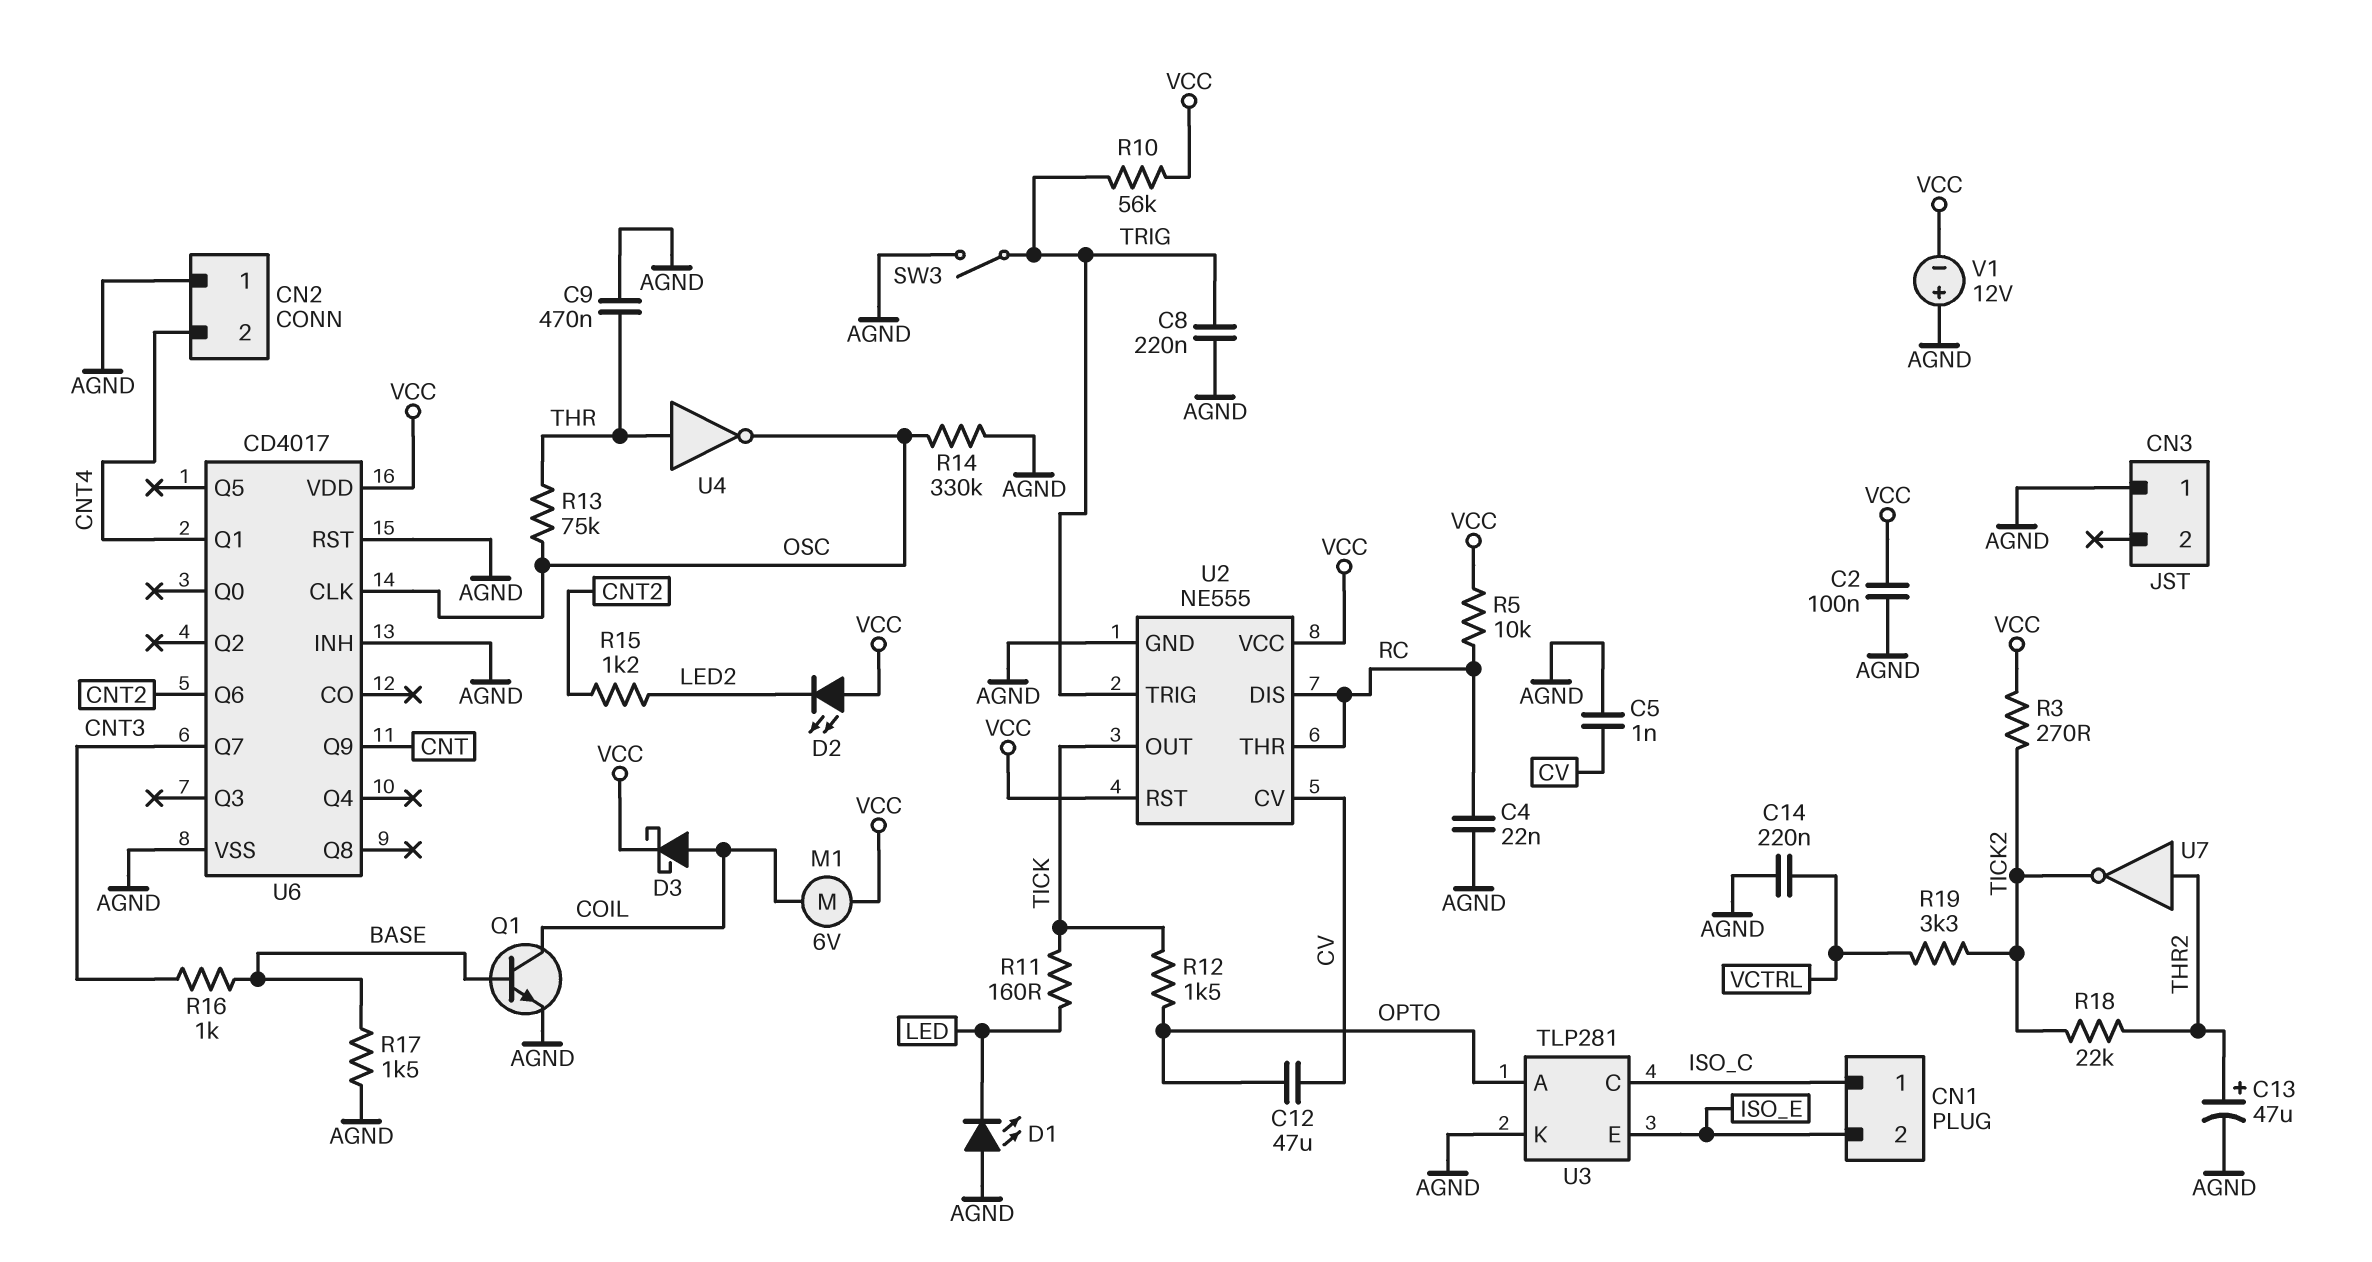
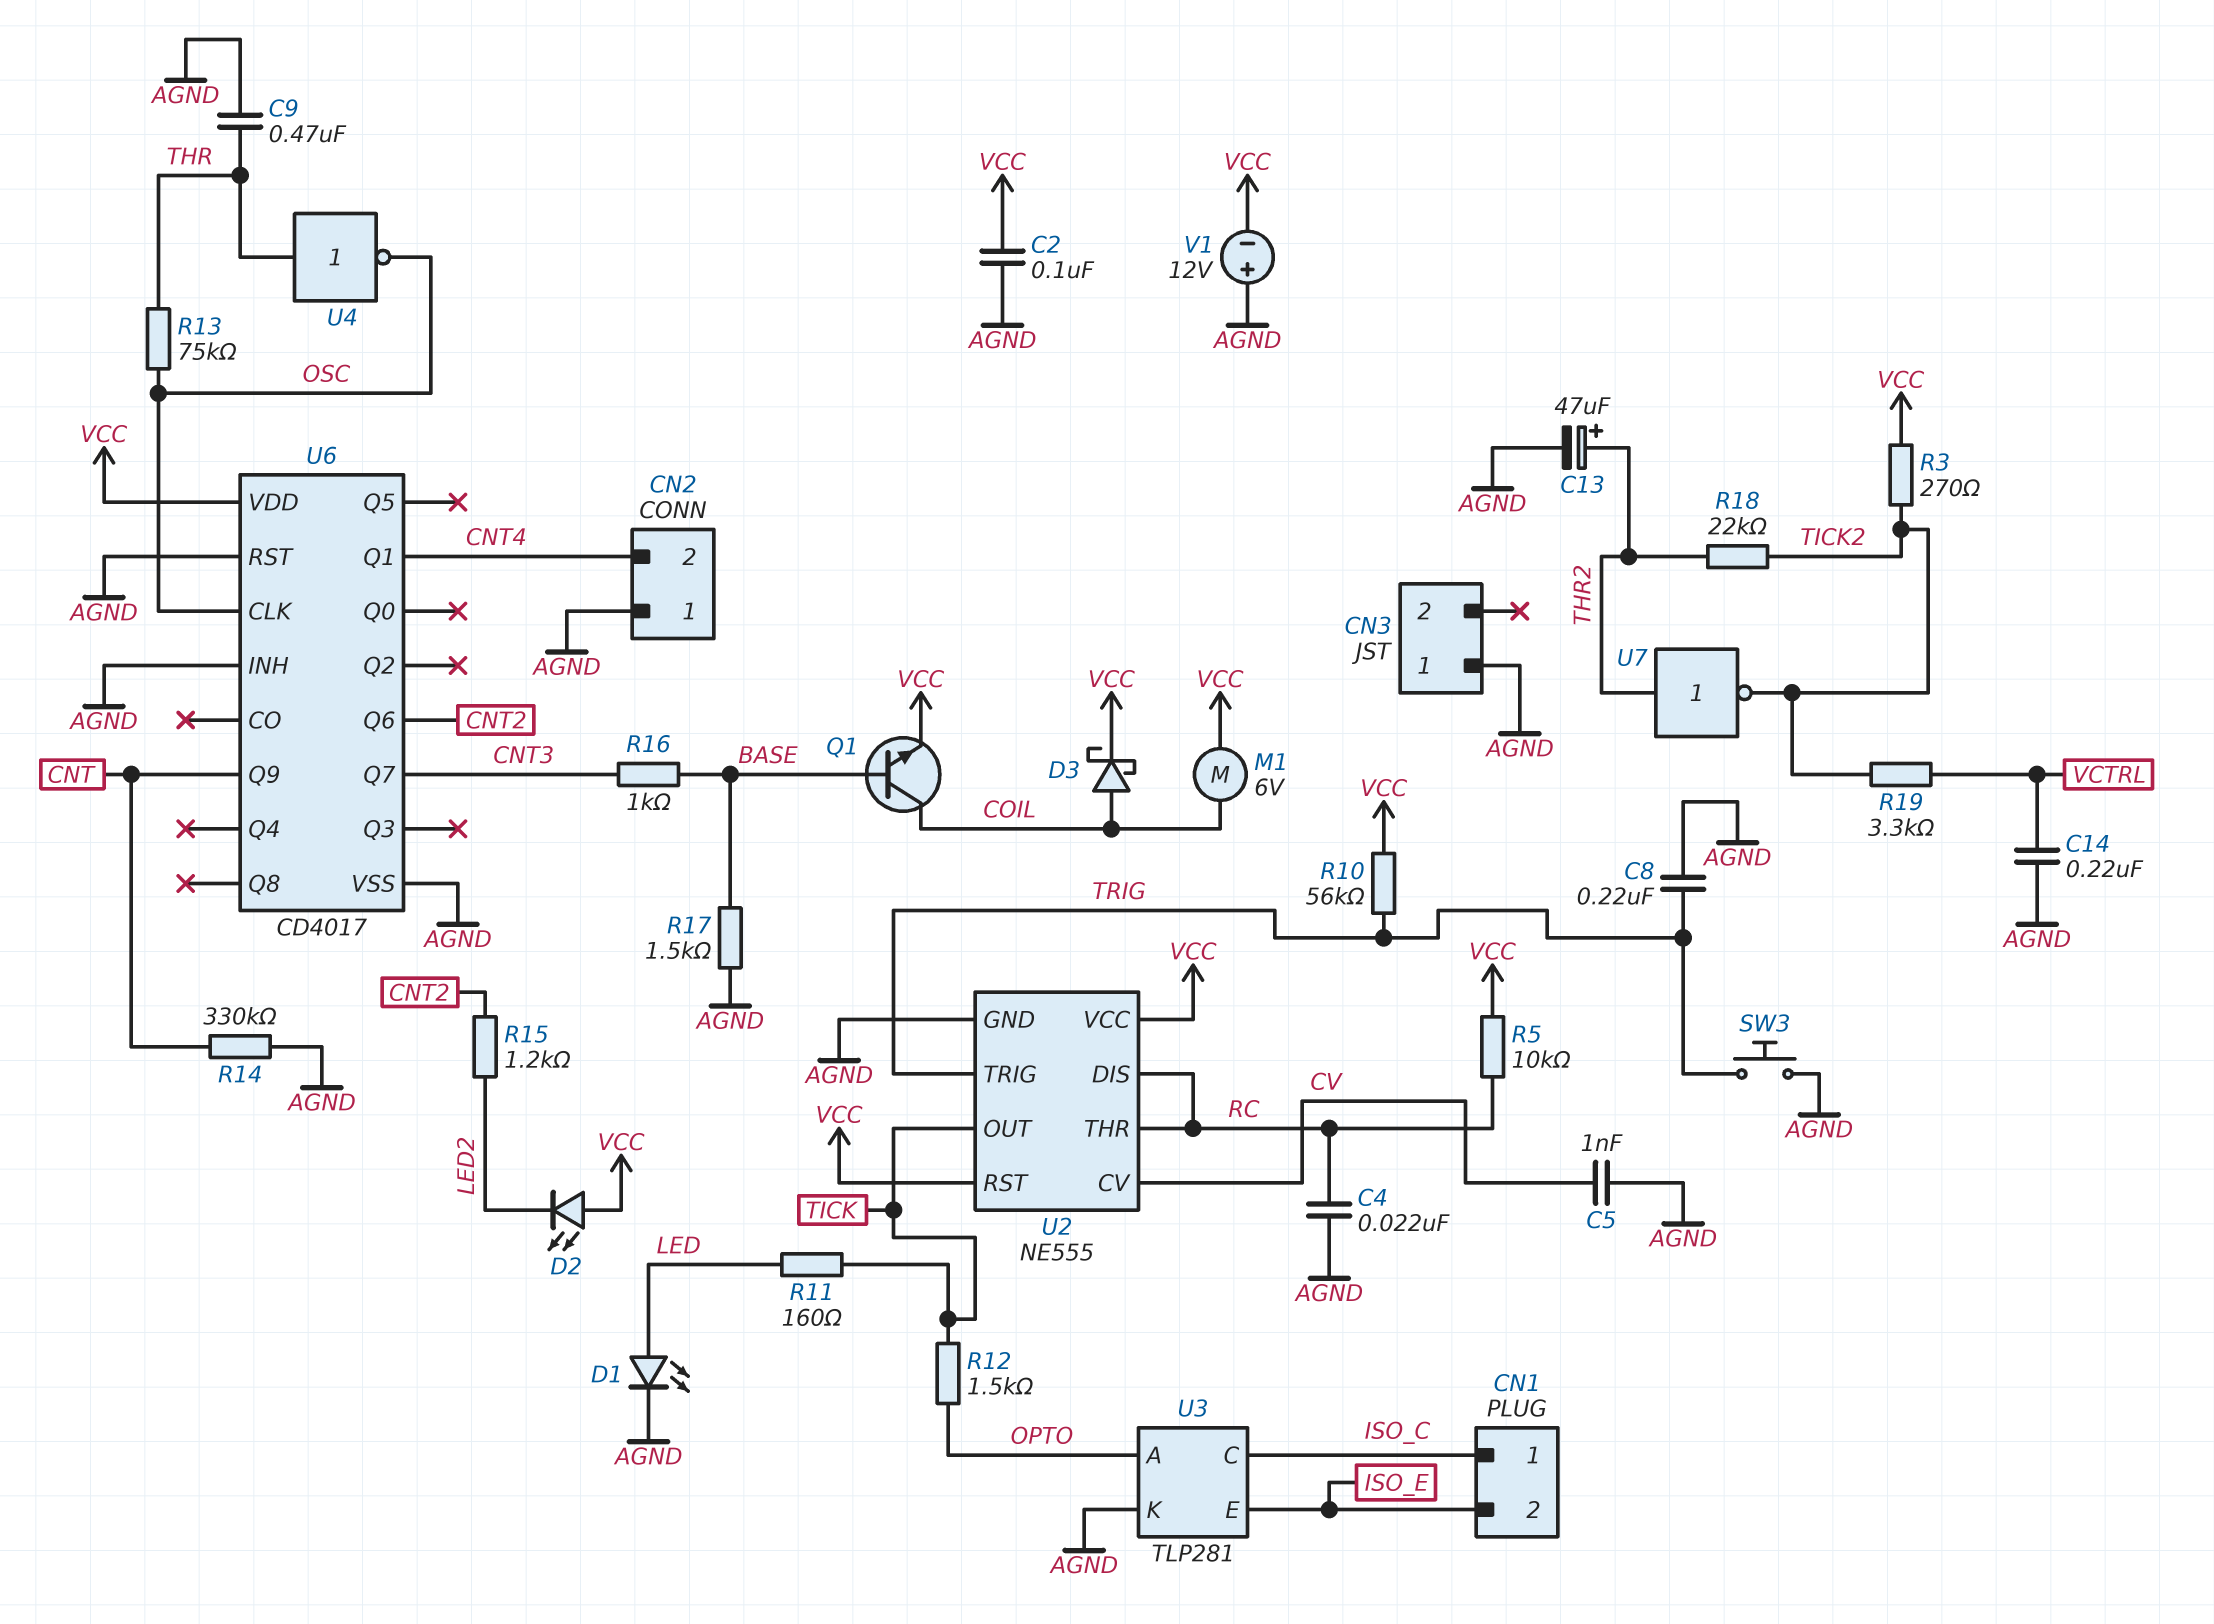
C12: 47uF (CV, OPTO) -> none
D1: LED (A AGND, K LED) -> LED (A LED, K AGND)
Q1: NPN (B BASE, C COIL, E AGND) -> NPN (B BASE, C COIL, E VCC)
R14: 330k (AGND, OSC) -> 330k (AGND, CNT)
SW3: switch (AGND, TRIG) -> button (AGND, TRIG)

▬▬▬▬▬▬

▸ What you have to do:
Identify the lines above that contain the word "AGND", then copy them.

▸ Answer box:
D1: LED (A AGND, K LED) -> LED (A LED, K AGND)
Q1: NPN (B BASE, C COIL, E AGND) -> NPN (B BASE, C COIL, E VCC)
R14: 330k (AGND, OSC) -> 330k (AGND, CNT)
SW3: switch (AGND, TRIG) -> button (AGND, TRIG)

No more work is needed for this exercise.